ACTIVITY: Identify every line in the records below that contains the word "MOSI", and copy each of those lines.

Change detection outputs:

━━━━━━

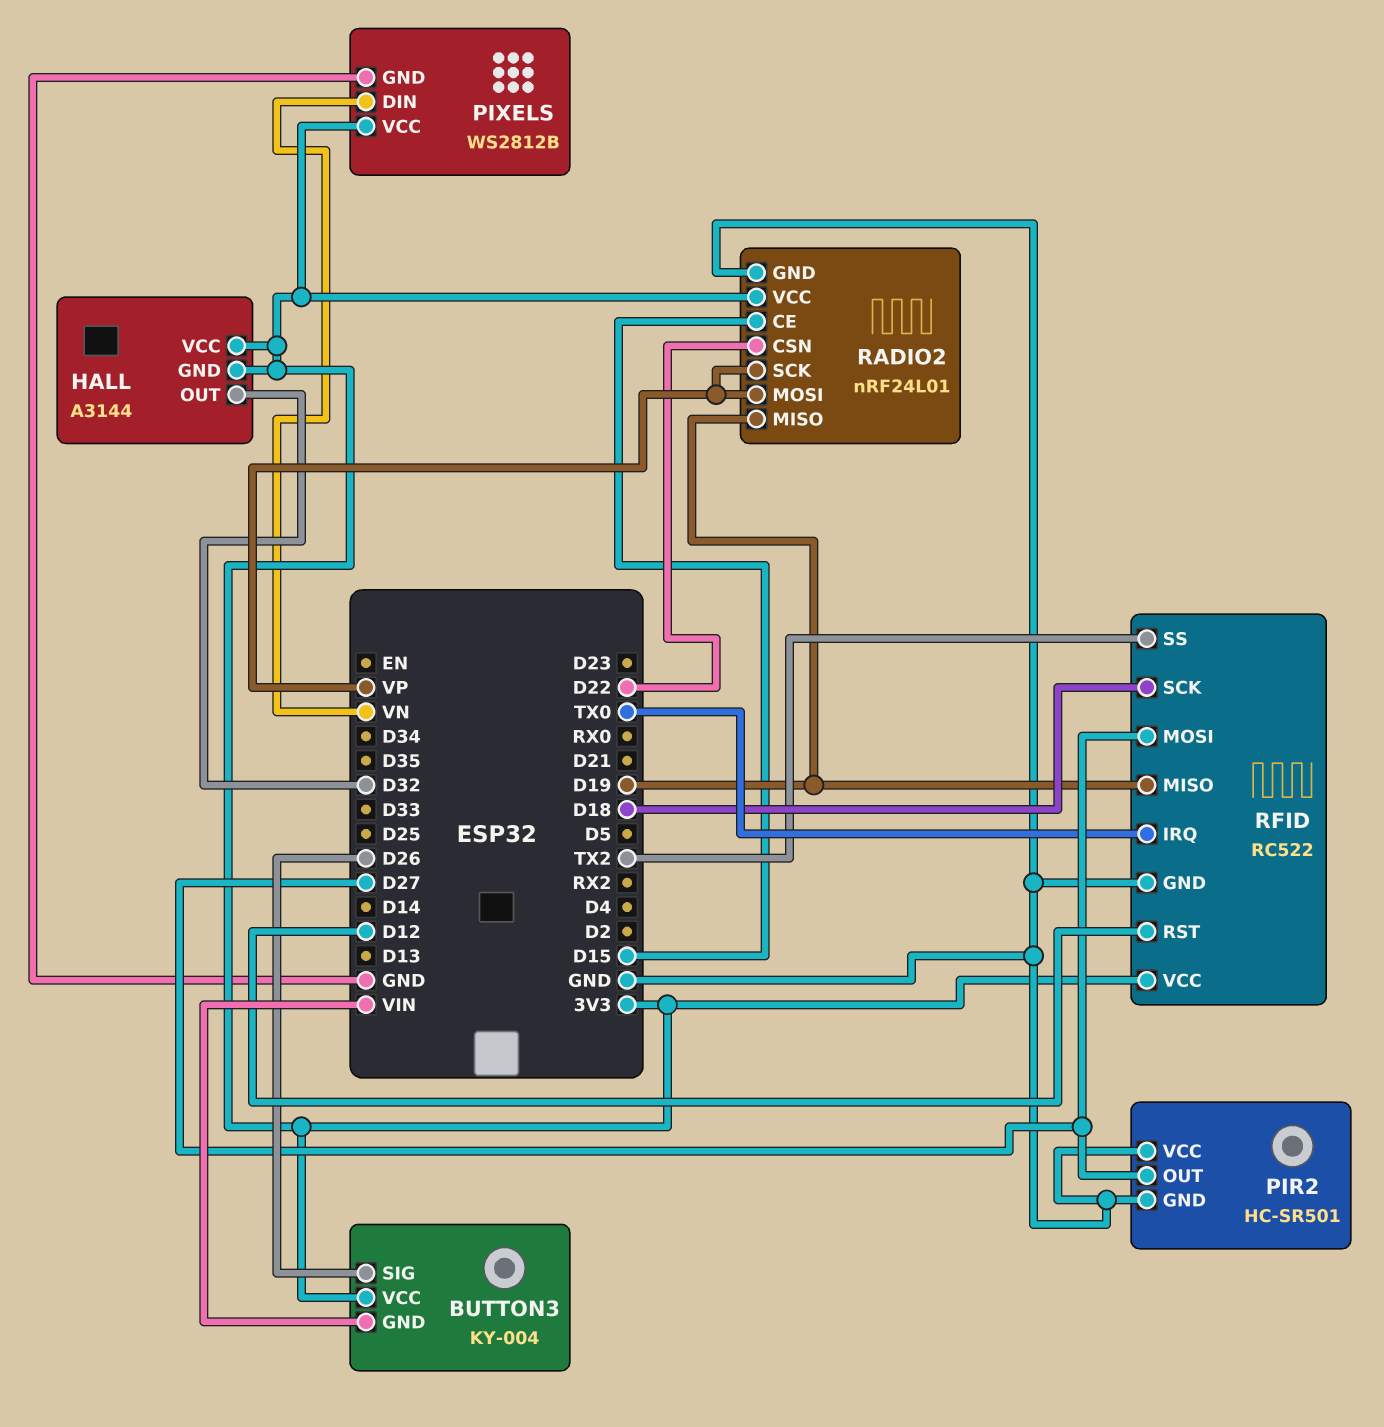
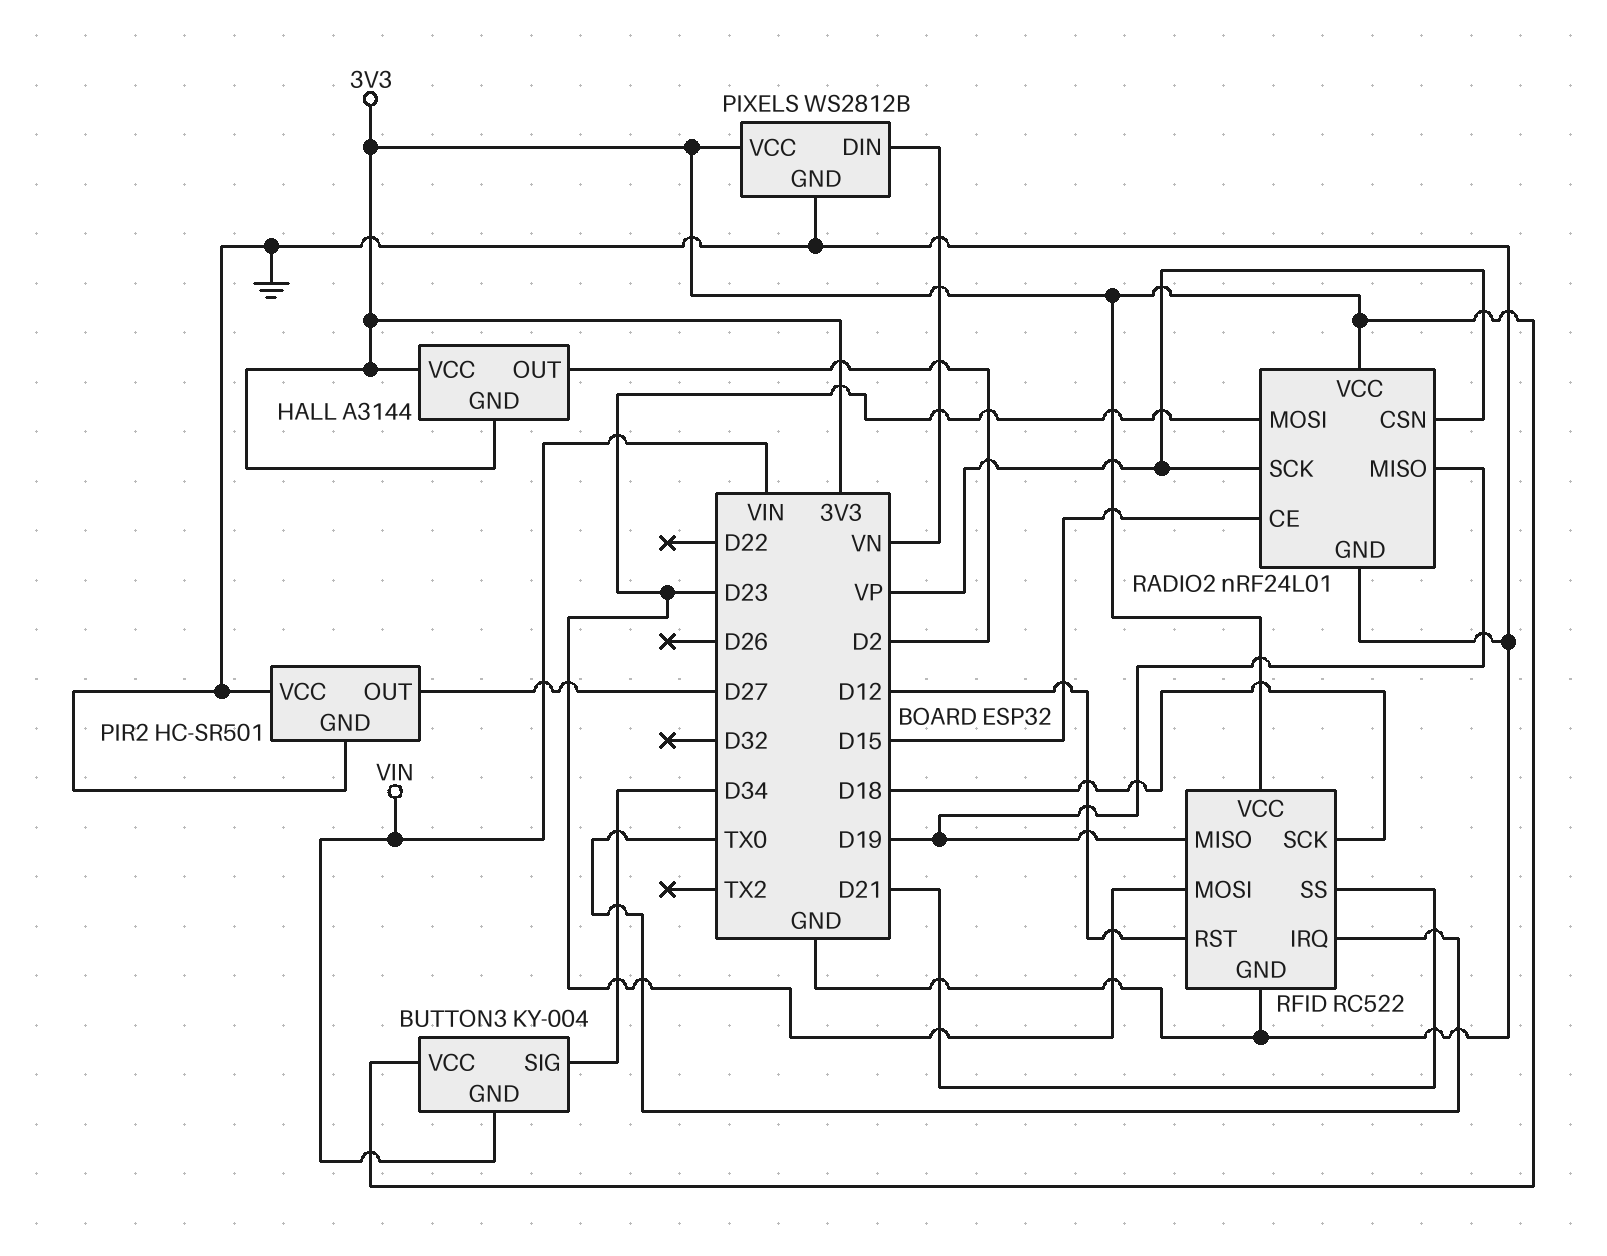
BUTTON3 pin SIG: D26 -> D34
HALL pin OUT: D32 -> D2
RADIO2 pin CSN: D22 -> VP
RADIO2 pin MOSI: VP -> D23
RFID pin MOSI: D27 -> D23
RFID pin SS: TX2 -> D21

━━━━━━

SOLUTION TO THIS TASK:
RADIO2 pin MOSI: VP -> D23
RFID pin MOSI: D27 -> D23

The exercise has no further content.